__Work required__. The records under this task must be duplicated exactly.
+++ The data
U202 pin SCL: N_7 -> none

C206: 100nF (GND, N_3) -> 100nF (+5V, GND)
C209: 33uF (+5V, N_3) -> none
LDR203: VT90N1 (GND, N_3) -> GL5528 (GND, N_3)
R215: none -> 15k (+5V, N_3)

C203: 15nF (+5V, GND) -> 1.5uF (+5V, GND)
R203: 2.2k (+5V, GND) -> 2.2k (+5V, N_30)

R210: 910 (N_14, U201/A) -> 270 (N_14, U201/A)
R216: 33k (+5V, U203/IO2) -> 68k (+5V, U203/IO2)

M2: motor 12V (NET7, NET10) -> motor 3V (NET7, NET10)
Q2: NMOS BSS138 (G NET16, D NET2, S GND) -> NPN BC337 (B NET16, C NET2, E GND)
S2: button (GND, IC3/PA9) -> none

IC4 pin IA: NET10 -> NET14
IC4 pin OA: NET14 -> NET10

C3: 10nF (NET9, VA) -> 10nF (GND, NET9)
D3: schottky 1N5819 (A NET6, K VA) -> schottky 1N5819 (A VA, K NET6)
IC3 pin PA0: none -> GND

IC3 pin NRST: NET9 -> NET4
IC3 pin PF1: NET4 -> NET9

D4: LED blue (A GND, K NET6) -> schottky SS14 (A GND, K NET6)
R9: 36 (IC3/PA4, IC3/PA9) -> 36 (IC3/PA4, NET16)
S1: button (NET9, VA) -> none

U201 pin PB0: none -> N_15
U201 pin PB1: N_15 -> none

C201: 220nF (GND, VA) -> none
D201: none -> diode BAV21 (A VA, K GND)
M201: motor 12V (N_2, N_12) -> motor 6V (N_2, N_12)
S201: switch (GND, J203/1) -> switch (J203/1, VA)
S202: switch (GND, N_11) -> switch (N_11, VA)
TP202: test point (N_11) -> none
++++++
__Output for this task__.
U202 pin SCL: N_7 -> none

C206: 100nF (GND, N_3) -> 100nF (+5V, GND)
C209: 33uF (+5V, N_3) -> none
LDR203: VT90N1 (GND, N_3) -> GL5528 (GND, N_3)
R215: none -> 15k (+5V, N_3)

C203: 15nF (+5V, GND) -> 1.5uF (+5V, GND)
R203: 2.2k (+5V, GND) -> 2.2k (+5V, N_30)

R210: 910 (N_14, U201/A) -> 270 (N_14, U201/A)
R216: 33k (+5V, U203/IO2) -> 68k (+5V, U203/IO2)

M2: motor 12V (NET7, NET10) -> motor 3V (NET7, NET10)
Q2: NMOS BSS138 (G NET16, D NET2, S GND) -> NPN BC337 (B NET16, C NET2, E GND)
S2: button (GND, IC3/PA9) -> none

IC4 pin IA: NET10 -> NET14
IC4 pin OA: NET14 -> NET10

C3: 10nF (NET9, VA) -> 10nF (GND, NET9)
D3: schottky 1N5819 (A NET6, K VA) -> schottky 1N5819 (A VA, K NET6)
IC3 pin PA0: none -> GND

IC3 pin NRST: NET9 -> NET4
IC3 pin PF1: NET4 -> NET9

D4: LED blue (A GND, K NET6) -> schottky SS14 (A GND, K NET6)
R9: 36 (IC3/PA4, IC3/PA9) -> 36 (IC3/PA4, NET16)
S1: button (NET9, VA) -> none

U201 pin PB0: none -> N_15
U201 pin PB1: N_15 -> none

C201: 220nF (GND, VA) -> none
D201: none -> diode BAV21 (A VA, K GND)
M201: motor 12V (N_2, N_12) -> motor 6V (N_2, N_12)
S201: switch (GND, J203/1) -> switch (J203/1, VA)
S202: switch (GND, N_11) -> switch (N_11, VA)
TP202: test point (N_11) -> none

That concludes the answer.